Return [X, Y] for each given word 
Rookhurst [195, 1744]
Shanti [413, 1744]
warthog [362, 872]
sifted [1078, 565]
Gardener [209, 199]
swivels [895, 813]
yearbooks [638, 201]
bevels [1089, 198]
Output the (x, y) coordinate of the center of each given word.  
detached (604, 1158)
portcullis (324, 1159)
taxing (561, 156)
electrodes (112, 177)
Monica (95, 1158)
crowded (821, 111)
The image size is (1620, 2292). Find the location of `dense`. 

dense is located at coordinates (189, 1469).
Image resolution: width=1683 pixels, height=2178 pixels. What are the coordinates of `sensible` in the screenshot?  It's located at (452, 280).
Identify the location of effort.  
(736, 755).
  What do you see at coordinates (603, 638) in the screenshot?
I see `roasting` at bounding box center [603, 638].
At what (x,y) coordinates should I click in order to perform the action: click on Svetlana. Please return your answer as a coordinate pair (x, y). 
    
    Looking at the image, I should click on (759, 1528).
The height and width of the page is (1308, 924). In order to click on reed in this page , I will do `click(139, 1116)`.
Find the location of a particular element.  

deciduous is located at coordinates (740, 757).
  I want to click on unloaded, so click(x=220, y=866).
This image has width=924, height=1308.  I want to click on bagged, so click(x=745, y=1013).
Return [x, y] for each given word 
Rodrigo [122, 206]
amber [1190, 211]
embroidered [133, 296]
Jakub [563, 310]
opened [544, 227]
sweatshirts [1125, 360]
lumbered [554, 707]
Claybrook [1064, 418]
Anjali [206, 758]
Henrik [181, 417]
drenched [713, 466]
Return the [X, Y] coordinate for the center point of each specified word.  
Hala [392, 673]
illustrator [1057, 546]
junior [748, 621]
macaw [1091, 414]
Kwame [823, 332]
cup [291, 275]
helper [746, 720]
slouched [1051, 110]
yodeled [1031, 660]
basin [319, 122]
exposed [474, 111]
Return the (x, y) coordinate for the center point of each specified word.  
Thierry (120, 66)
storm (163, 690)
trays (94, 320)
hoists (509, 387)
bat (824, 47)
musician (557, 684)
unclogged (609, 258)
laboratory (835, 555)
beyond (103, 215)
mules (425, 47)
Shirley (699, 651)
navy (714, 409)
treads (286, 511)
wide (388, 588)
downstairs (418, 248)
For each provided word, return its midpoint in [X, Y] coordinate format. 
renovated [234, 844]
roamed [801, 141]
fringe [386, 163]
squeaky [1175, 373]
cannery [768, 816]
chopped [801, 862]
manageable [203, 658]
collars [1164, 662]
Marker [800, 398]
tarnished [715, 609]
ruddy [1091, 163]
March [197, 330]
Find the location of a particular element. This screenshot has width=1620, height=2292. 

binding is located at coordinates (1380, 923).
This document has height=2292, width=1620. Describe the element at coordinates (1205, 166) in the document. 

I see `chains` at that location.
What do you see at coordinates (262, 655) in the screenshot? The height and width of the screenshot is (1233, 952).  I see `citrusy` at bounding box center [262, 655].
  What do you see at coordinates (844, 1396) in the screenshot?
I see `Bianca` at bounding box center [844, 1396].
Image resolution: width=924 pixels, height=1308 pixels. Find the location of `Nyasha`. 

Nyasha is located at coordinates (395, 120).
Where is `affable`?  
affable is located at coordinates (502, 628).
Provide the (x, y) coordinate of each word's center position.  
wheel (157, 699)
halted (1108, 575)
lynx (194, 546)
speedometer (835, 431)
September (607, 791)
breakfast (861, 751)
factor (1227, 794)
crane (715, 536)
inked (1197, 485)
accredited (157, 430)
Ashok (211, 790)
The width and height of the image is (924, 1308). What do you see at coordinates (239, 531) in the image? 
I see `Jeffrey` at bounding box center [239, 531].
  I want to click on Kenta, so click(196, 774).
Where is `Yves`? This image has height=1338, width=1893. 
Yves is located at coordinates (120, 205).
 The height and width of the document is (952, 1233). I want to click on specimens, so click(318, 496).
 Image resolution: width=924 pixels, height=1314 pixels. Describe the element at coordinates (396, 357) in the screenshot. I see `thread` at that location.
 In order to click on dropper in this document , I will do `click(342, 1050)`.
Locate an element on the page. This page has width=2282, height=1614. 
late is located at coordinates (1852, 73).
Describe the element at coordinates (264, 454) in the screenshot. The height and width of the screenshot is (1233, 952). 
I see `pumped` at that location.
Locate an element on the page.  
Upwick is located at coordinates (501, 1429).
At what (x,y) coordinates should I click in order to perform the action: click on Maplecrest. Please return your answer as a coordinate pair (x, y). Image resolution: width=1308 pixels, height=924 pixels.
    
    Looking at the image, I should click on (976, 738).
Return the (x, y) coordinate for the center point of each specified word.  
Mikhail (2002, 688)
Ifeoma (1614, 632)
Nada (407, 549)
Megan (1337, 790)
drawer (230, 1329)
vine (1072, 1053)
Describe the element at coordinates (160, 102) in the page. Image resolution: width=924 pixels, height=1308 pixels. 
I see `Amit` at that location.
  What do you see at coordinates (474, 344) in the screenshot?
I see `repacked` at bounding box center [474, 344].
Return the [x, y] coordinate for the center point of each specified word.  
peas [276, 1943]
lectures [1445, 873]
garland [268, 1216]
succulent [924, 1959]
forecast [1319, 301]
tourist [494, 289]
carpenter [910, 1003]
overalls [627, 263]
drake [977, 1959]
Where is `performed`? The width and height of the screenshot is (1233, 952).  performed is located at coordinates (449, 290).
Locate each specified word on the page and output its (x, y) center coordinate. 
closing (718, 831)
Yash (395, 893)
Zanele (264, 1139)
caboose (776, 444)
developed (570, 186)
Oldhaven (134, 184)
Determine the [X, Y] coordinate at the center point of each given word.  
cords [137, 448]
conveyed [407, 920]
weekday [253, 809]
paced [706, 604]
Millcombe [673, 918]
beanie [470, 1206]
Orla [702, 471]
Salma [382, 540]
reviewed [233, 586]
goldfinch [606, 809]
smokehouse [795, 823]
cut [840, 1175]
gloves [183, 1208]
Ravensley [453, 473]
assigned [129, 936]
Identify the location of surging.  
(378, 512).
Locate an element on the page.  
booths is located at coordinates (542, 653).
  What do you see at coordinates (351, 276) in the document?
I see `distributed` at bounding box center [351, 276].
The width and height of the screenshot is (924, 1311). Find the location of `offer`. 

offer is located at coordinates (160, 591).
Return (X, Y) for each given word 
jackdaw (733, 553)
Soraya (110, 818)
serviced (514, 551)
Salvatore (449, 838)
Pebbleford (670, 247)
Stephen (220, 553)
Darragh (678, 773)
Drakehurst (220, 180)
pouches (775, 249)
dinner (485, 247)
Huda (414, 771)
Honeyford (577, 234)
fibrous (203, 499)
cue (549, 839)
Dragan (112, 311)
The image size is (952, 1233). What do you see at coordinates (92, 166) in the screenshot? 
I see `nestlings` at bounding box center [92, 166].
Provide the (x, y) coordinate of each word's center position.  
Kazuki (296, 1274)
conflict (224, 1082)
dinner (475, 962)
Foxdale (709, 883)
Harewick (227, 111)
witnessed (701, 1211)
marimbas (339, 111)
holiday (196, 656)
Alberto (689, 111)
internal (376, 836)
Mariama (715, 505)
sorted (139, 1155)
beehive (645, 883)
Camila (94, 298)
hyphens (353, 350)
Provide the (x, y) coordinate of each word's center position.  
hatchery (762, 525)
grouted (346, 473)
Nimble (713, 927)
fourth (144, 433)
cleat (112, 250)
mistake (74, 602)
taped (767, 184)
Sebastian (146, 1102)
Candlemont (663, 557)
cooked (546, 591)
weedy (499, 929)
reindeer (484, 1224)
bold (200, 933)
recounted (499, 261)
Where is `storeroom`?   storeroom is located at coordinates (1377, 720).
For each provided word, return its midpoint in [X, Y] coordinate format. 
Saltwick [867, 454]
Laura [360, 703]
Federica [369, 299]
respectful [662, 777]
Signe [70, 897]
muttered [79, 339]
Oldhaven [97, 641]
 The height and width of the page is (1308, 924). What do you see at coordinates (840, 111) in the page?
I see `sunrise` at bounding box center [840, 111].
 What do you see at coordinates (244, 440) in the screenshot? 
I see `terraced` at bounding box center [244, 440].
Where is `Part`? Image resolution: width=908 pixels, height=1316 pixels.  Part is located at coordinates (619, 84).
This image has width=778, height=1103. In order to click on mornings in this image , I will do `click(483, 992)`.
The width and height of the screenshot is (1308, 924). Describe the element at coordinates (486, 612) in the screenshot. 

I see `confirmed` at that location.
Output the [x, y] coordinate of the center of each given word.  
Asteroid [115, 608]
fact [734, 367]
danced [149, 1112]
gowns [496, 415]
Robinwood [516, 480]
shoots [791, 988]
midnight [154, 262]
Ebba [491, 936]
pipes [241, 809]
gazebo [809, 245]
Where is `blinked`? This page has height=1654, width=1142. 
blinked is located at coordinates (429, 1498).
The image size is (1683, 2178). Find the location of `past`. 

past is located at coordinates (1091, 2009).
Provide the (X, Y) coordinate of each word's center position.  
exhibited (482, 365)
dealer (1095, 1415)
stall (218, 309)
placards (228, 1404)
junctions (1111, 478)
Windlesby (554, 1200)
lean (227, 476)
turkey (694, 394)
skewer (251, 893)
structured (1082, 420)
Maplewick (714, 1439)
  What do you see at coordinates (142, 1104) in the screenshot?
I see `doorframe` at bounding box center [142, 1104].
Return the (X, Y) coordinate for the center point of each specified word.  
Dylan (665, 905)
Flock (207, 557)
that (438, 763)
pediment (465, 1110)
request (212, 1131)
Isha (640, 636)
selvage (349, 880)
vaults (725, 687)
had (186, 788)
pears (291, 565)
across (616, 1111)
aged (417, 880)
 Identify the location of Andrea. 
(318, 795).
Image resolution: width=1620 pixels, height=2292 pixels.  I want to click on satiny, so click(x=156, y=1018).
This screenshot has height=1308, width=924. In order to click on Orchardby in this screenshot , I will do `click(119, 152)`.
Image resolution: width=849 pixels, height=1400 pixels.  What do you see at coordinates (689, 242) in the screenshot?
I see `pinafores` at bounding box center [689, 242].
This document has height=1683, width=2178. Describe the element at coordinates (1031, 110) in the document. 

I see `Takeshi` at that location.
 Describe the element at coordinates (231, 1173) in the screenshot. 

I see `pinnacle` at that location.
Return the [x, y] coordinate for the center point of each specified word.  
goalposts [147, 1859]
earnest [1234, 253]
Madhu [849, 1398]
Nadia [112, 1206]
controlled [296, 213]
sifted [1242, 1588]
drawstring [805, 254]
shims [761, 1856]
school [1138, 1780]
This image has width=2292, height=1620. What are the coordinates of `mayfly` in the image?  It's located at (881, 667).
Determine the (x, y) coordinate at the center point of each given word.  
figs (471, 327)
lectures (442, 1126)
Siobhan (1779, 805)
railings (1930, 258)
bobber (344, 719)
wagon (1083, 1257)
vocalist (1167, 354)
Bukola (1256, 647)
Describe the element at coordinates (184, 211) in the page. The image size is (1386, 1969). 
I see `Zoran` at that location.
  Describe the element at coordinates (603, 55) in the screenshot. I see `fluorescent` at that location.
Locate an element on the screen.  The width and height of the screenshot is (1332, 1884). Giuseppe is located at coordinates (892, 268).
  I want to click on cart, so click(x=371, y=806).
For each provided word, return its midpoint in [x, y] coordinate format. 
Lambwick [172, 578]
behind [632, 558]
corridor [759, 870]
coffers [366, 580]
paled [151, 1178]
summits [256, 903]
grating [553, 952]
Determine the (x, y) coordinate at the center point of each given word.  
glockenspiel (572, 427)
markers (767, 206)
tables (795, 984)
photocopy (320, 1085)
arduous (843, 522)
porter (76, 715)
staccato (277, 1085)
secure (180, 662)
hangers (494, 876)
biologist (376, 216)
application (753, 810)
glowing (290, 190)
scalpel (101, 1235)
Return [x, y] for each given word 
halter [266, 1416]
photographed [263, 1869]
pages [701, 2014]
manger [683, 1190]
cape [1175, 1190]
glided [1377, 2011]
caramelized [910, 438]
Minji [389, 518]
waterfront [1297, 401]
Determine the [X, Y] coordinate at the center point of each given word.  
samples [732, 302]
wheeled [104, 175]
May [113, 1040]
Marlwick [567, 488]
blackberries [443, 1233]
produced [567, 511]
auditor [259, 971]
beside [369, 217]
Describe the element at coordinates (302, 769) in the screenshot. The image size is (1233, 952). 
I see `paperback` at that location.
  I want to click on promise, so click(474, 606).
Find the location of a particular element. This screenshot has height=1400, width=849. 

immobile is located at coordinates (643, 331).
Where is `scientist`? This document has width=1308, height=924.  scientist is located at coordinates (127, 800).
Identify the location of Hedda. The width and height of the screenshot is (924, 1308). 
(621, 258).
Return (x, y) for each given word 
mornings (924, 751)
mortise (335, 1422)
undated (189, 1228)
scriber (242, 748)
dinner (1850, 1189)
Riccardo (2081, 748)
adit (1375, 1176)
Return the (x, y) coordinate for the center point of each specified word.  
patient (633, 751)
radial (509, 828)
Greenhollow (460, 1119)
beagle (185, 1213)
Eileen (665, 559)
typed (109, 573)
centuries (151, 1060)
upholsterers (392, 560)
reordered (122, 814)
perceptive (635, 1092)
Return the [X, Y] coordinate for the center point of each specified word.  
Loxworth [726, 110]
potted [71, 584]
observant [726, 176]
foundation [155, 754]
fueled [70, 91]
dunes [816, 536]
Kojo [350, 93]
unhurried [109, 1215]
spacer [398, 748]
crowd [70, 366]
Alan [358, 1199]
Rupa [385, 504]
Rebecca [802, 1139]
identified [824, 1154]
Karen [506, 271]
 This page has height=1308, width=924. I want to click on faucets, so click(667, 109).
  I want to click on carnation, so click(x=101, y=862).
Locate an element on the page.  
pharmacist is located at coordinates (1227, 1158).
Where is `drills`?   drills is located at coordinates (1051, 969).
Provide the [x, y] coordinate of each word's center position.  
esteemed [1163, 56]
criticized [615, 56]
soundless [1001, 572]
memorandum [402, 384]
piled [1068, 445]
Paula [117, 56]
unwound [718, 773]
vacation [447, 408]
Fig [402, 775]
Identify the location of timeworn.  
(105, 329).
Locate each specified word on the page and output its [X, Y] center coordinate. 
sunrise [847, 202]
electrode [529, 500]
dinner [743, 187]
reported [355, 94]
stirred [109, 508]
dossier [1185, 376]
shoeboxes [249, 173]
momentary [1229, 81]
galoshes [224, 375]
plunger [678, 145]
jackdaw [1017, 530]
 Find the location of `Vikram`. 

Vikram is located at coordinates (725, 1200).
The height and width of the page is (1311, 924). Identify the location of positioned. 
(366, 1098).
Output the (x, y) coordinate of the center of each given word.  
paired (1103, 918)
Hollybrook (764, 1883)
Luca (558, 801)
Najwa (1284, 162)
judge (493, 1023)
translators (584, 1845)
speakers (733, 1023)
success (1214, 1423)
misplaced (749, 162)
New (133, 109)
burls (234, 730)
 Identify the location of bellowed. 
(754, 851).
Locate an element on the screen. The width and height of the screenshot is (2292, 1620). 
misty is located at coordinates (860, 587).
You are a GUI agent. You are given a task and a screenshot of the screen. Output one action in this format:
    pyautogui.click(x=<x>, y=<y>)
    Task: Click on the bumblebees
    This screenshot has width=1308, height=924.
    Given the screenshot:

→ DIRECTIONS FOR THIS TASK:
Print the data above word for word, beginning with the line that contains "selvage (349, 880)" and ending after the line that contains "figs (471, 327)".

→ TASK RESPONSE:
selvage (349, 880)
vaults (725, 687)
had (186, 788)
pears (291, 565)
across (616, 1111)
aged (417, 880)
 Identify the location of Andrea. 
(318, 795).
Image resolution: width=1620 pixels, height=2292 pixels.  I want to click on satiny, so click(x=156, y=1018).
This screenshot has height=1308, width=924. In order to click on Orchardby in this screenshot , I will do `click(119, 152)`.
Image resolution: width=849 pixels, height=1400 pixels.  What do you see at coordinates (689, 242) in the screenshot?
I see `pinafores` at bounding box center [689, 242].
This document has height=1683, width=2178. Describe the element at coordinates (1031, 110) in the document. 

I see `Takeshi` at that location.
 Describe the element at coordinates (231, 1173) in the screenshot. 

I see `pinnacle` at that location.
Return the [x, y] coordinate for the center point of each specified word.  
goalposts [147, 1859]
earnest [1234, 253]
Madhu [849, 1398]
Nadia [112, 1206]
controlled [296, 213]
sifted [1242, 1588]
drawstring [805, 254]
shims [761, 1856]
school [1138, 1780]
This image has width=2292, height=1620. What are the coordinates of `mayfly` in the image?  It's located at (881, 667).
Determine the (x, y) coordinate at the center point of each given word.  
figs (471, 327)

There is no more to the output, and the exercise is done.